Which lines below hold the word "degrees"? Report each one.

▸ **THE DATA**:
* * * * * * * * *

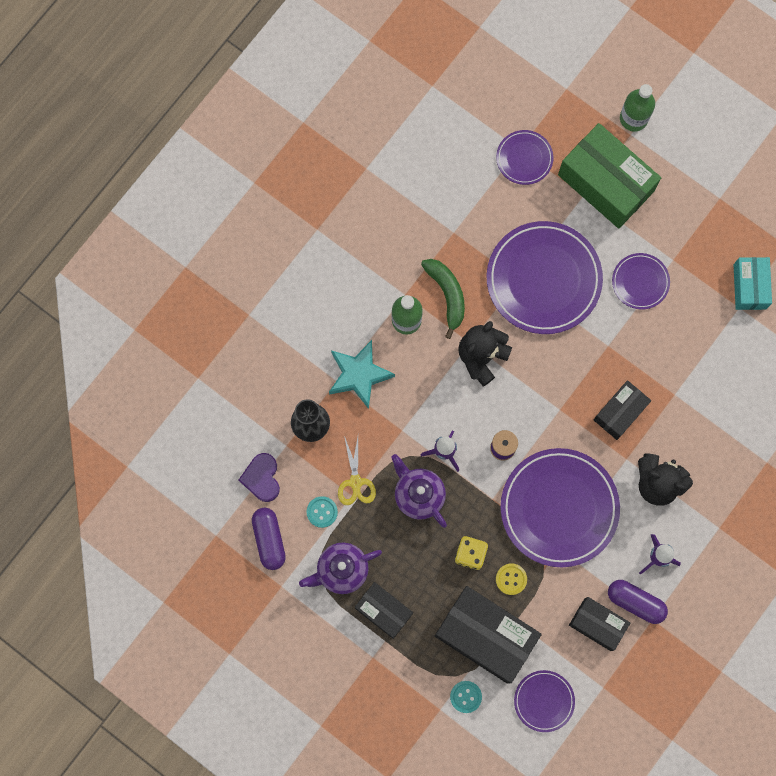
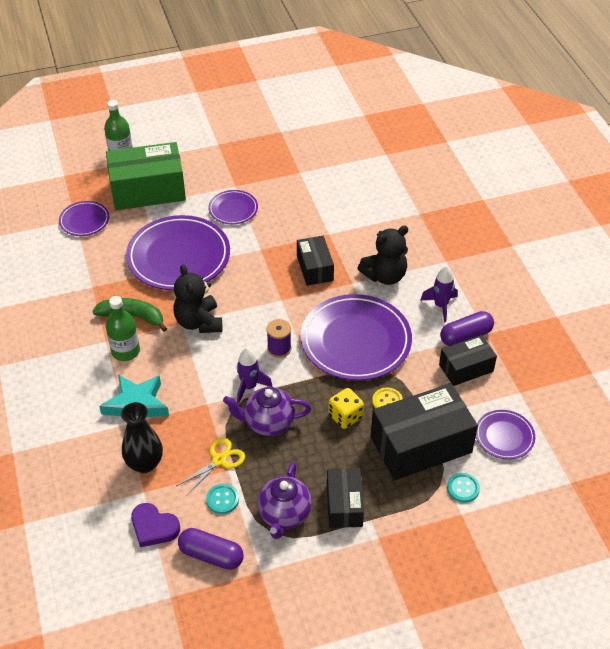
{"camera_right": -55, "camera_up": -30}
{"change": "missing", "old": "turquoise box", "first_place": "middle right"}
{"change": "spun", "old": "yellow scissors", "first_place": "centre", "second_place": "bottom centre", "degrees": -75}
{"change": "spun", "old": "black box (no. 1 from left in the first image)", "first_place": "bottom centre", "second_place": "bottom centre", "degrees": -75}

* * * * * * * * *

▸ **WRITTEN RESPONSE**:
{"change": "spun", "old": "yellow scissors", "first_place": "centre", "second_place": "bottom centre", "degrees": -75}
{"change": "spun", "old": "black box (no. 1 from left in the first image)", "first_place": "bottom centre", "second_place": "bottom centre", "degrees": -75}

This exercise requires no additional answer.